*TASK ITEM*: Reproduce the records below exactly, leaving their images out.

========

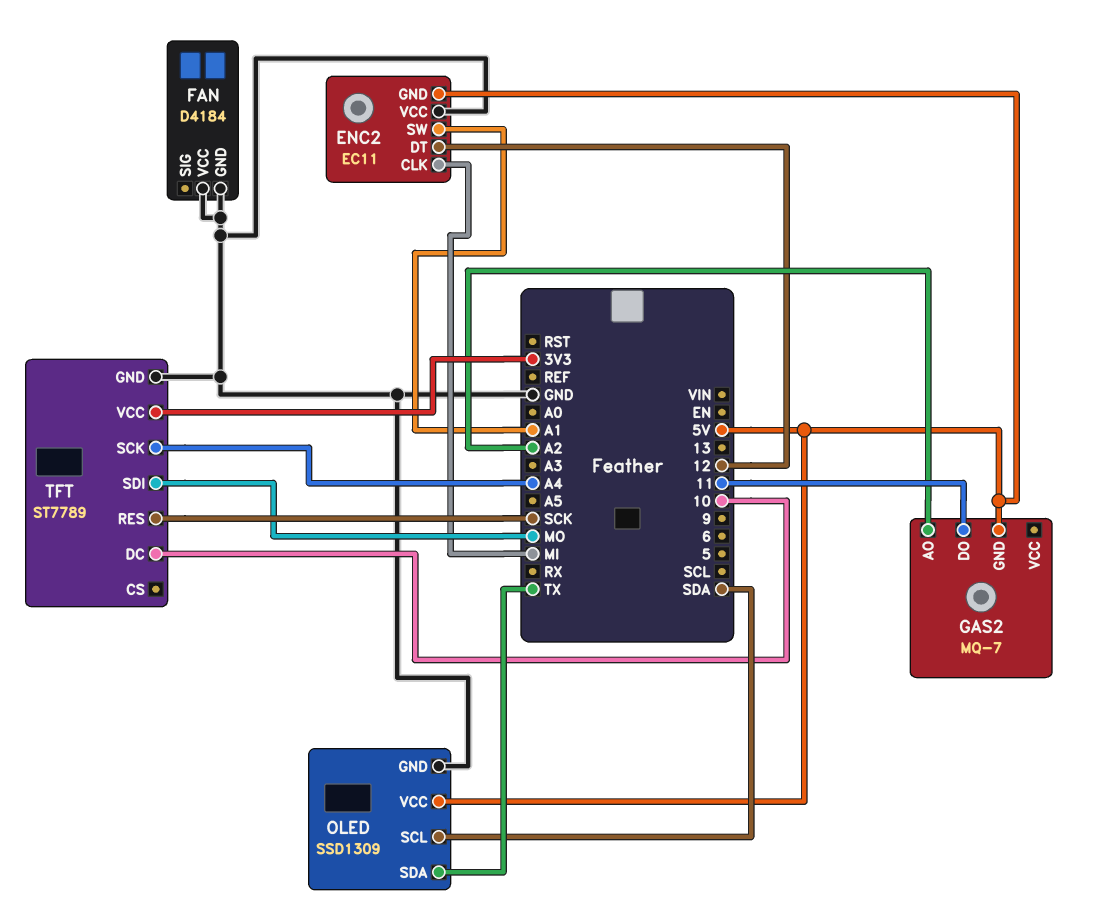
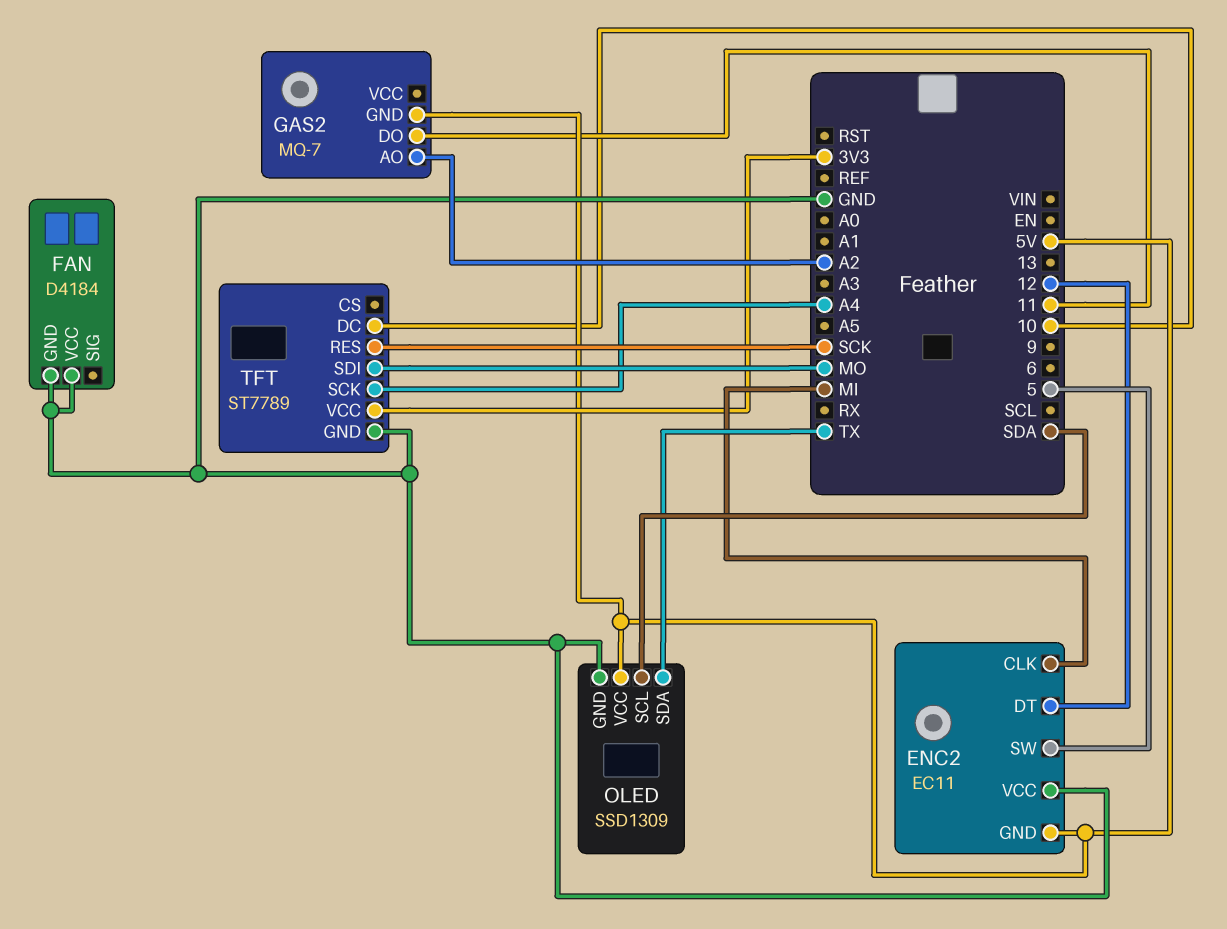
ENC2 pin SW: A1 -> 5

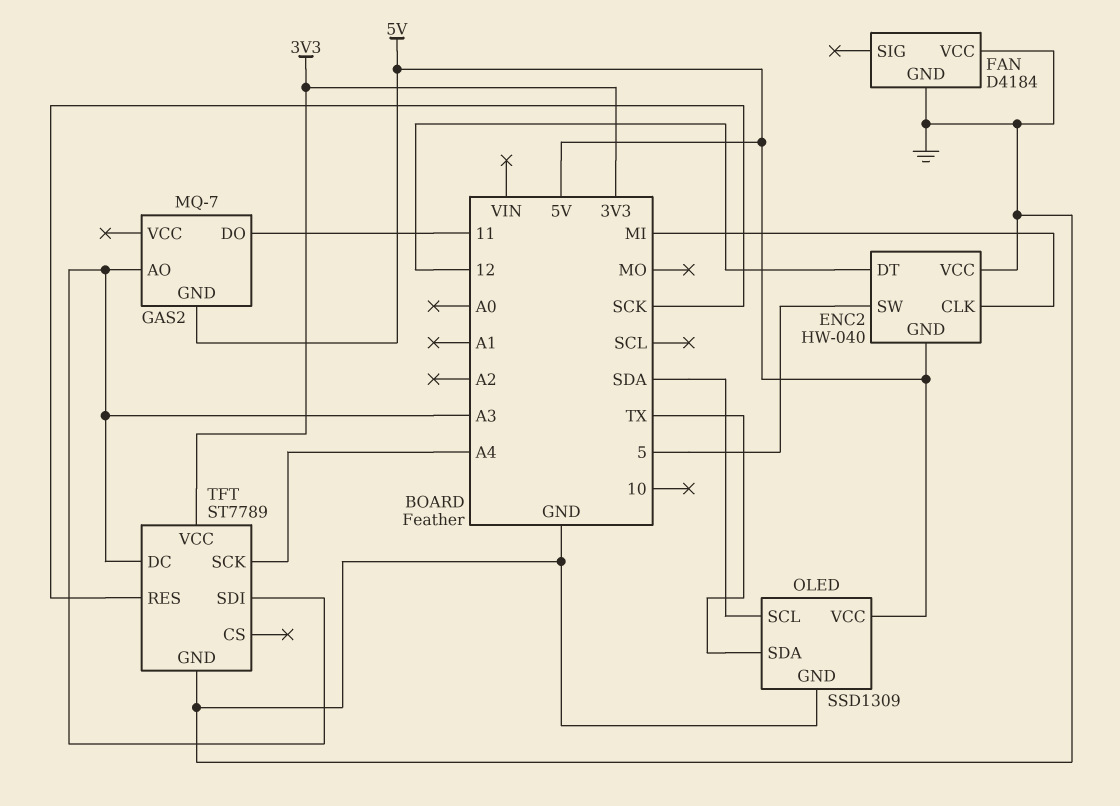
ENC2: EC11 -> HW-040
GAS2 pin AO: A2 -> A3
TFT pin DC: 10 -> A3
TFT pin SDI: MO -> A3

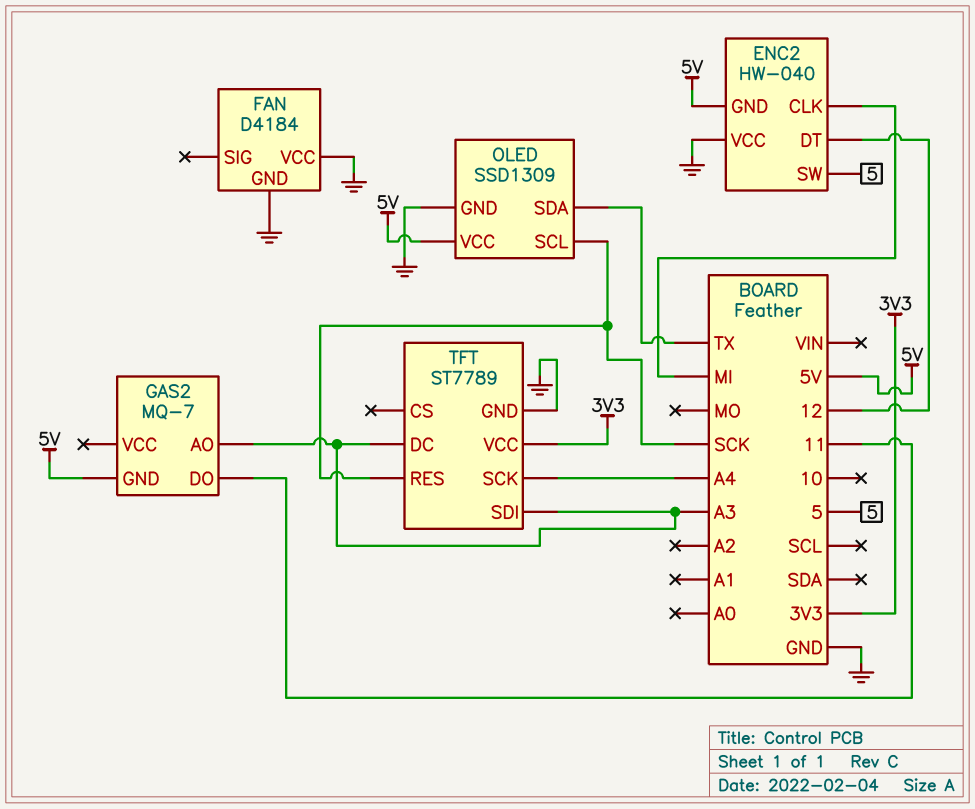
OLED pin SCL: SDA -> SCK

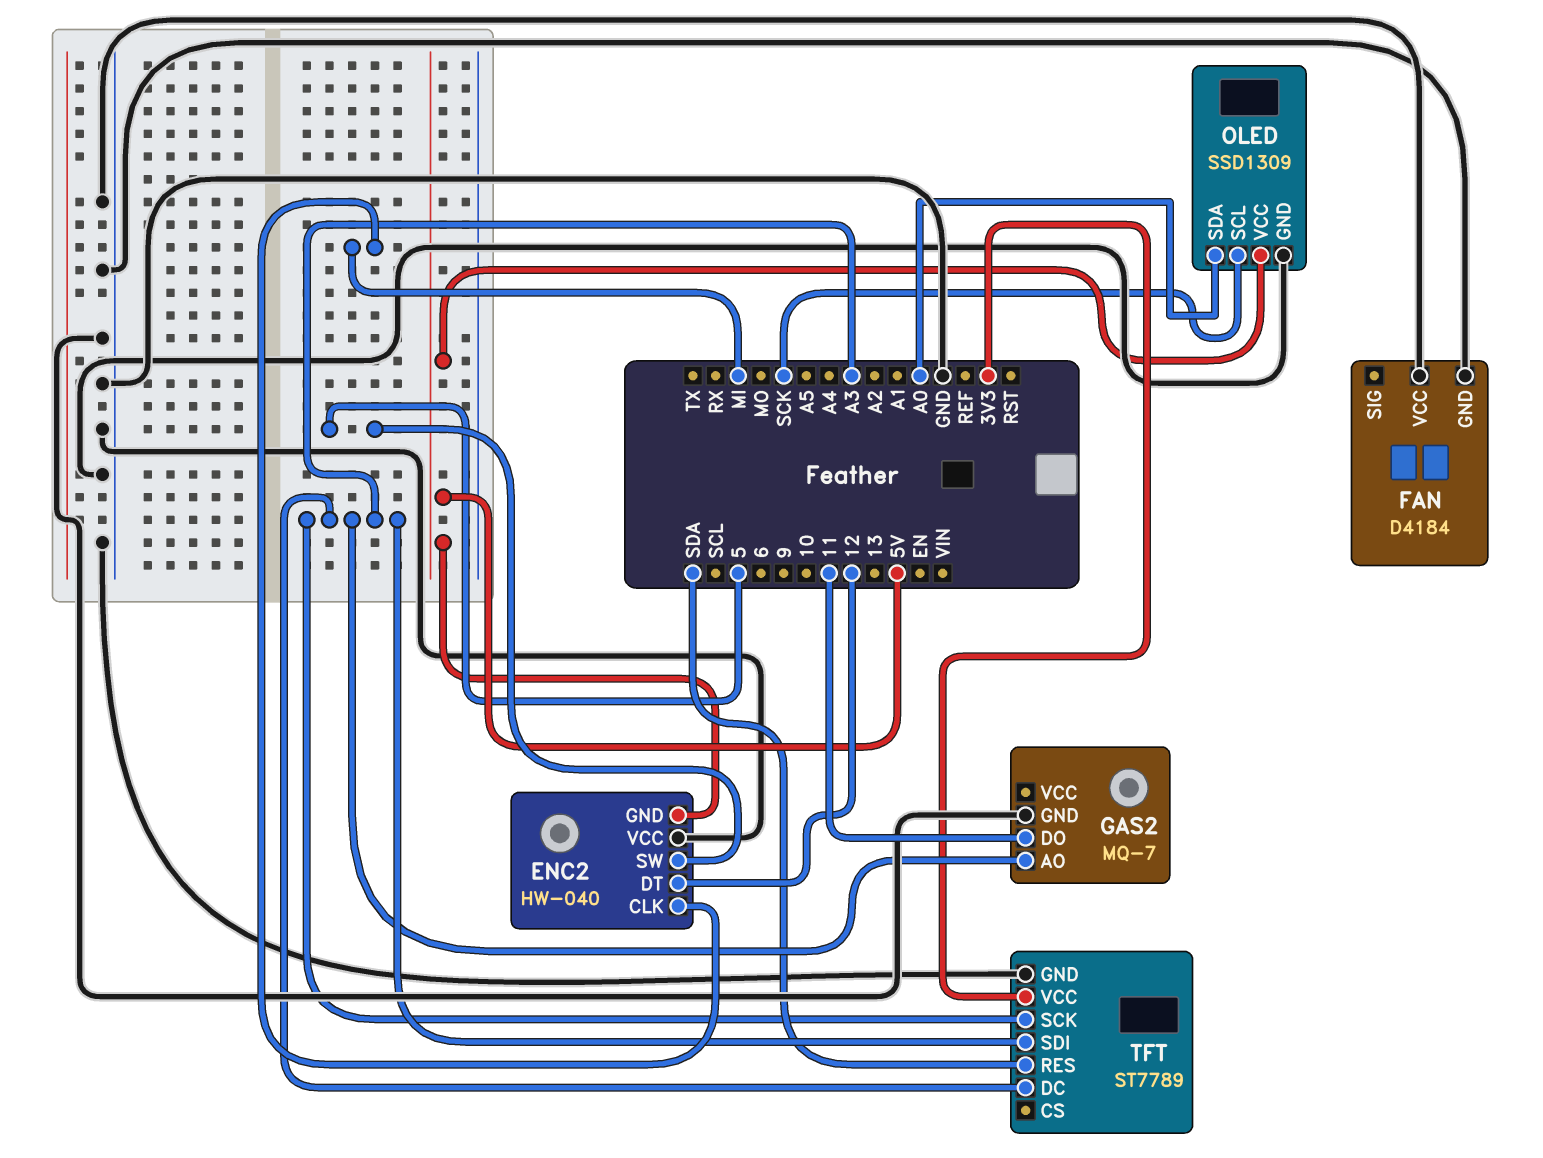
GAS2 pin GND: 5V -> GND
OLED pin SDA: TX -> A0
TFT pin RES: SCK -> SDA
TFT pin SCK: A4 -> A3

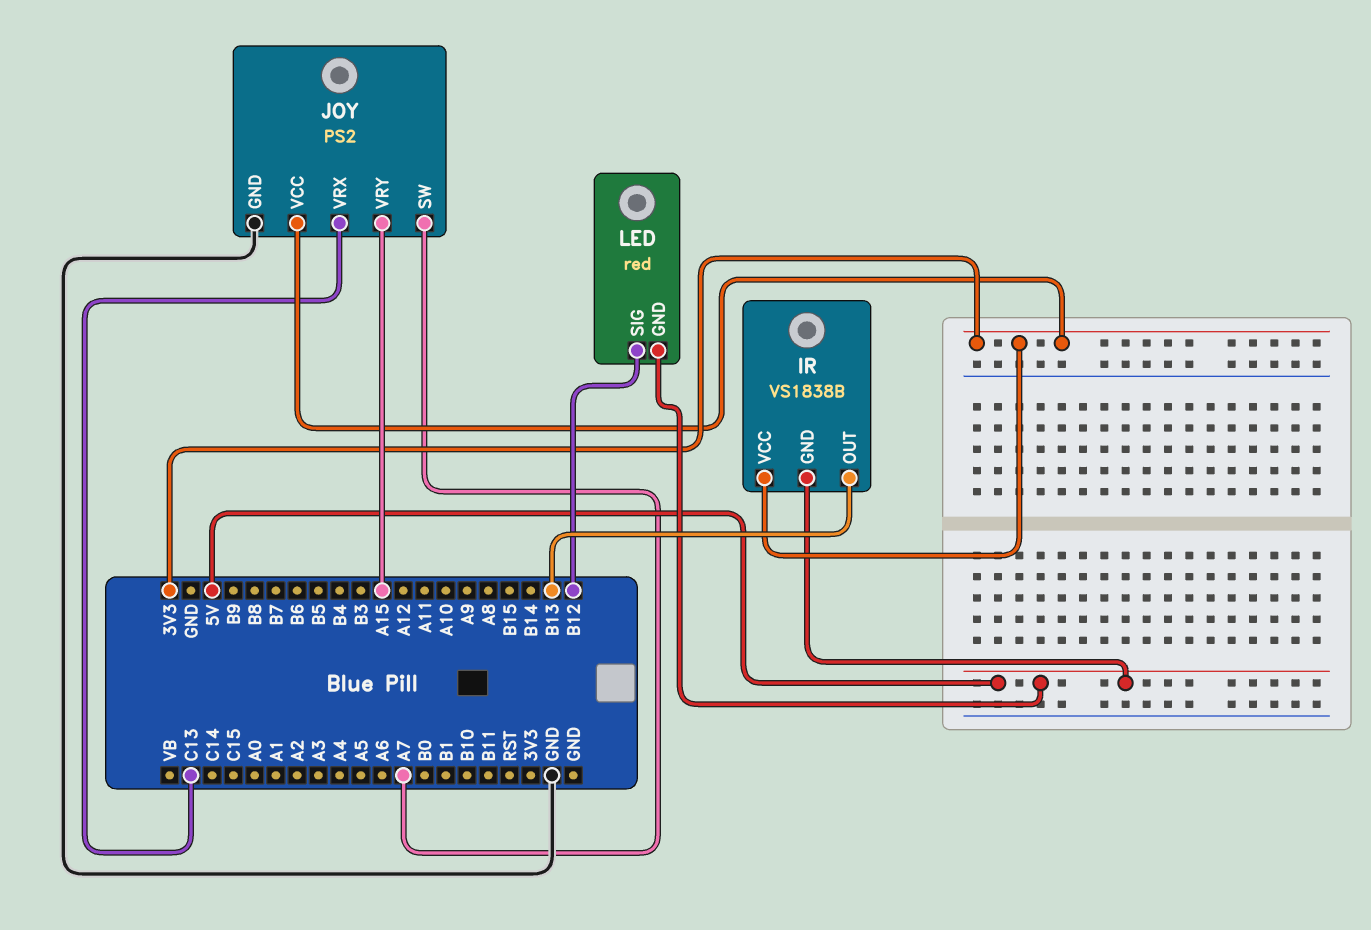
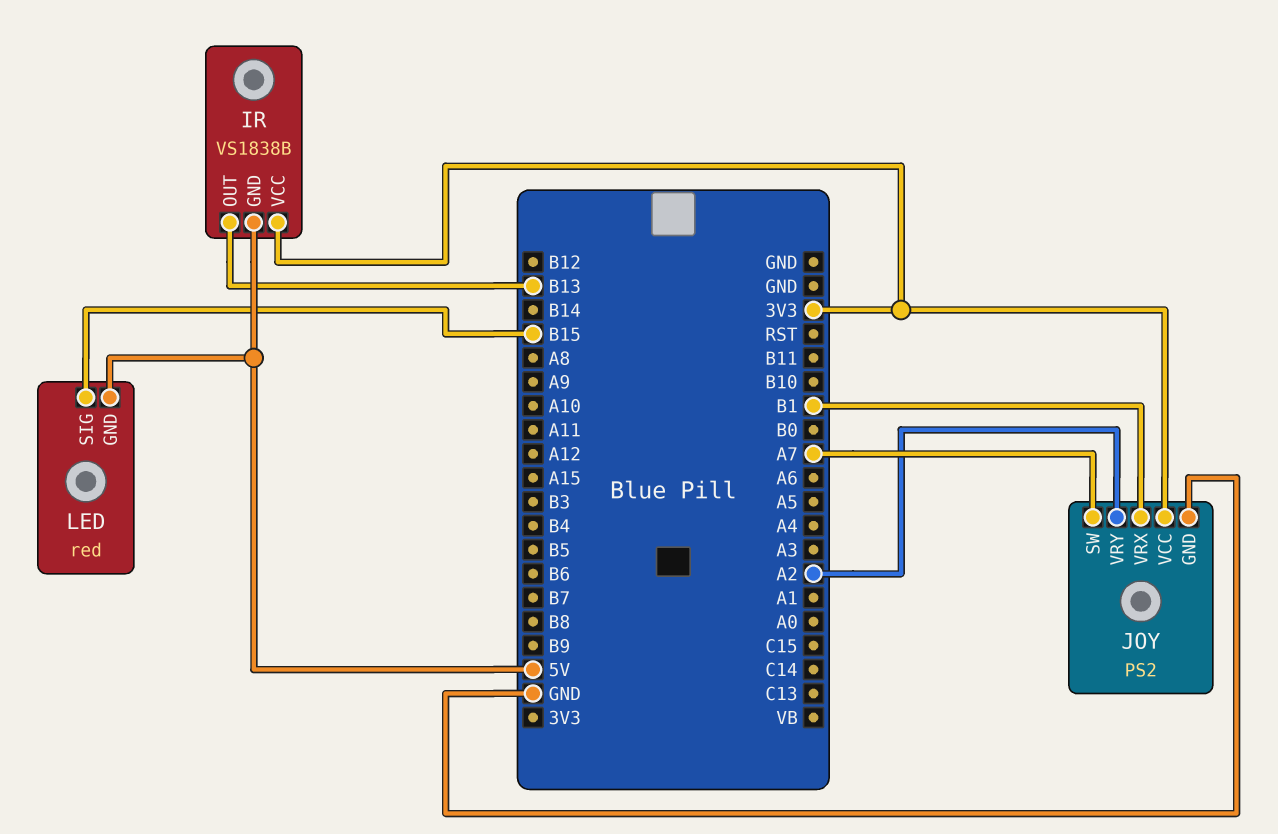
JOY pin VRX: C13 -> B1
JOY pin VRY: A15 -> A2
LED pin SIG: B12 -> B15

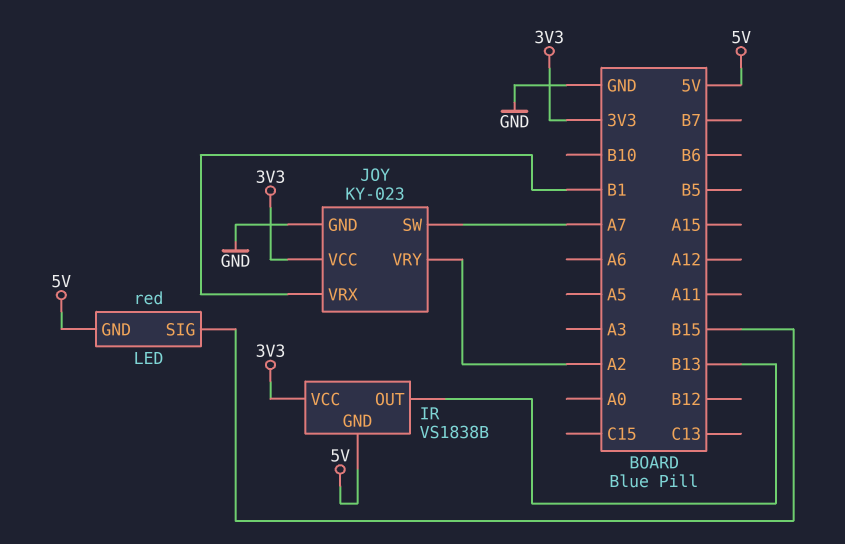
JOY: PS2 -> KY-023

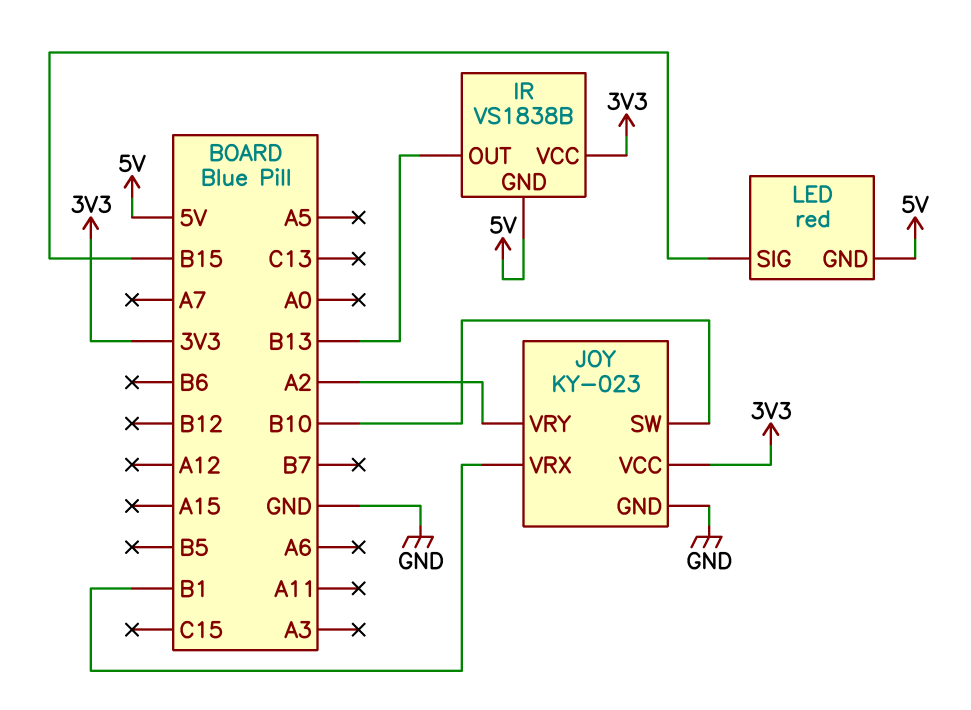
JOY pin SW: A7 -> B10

========

*OUTPUT FOR THIS EXERCISE*:
ENC2 pin SW: A1 -> 5

ENC2: EC11 -> HW-040
GAS2 pin AO: A2 -> A3
TFT pin DC: 10 -> A3
TFT pin SDI: MO -> A3

OLED pin SCL: SDA -> SCK

GAS2 pin GND: 5V -> GND
OLED pin SDA: TX -> A0
TFT pin RES: SCK -> SDA
TFT pin SCK: A4 -> A3

JOY pin VRX: C13 -> B1
JOY pin VRY: A15 -> A2
LED pin SIG: B12 -> B15

JOY: PS2 -> KY-023

JOY pin SW: A7 -> B10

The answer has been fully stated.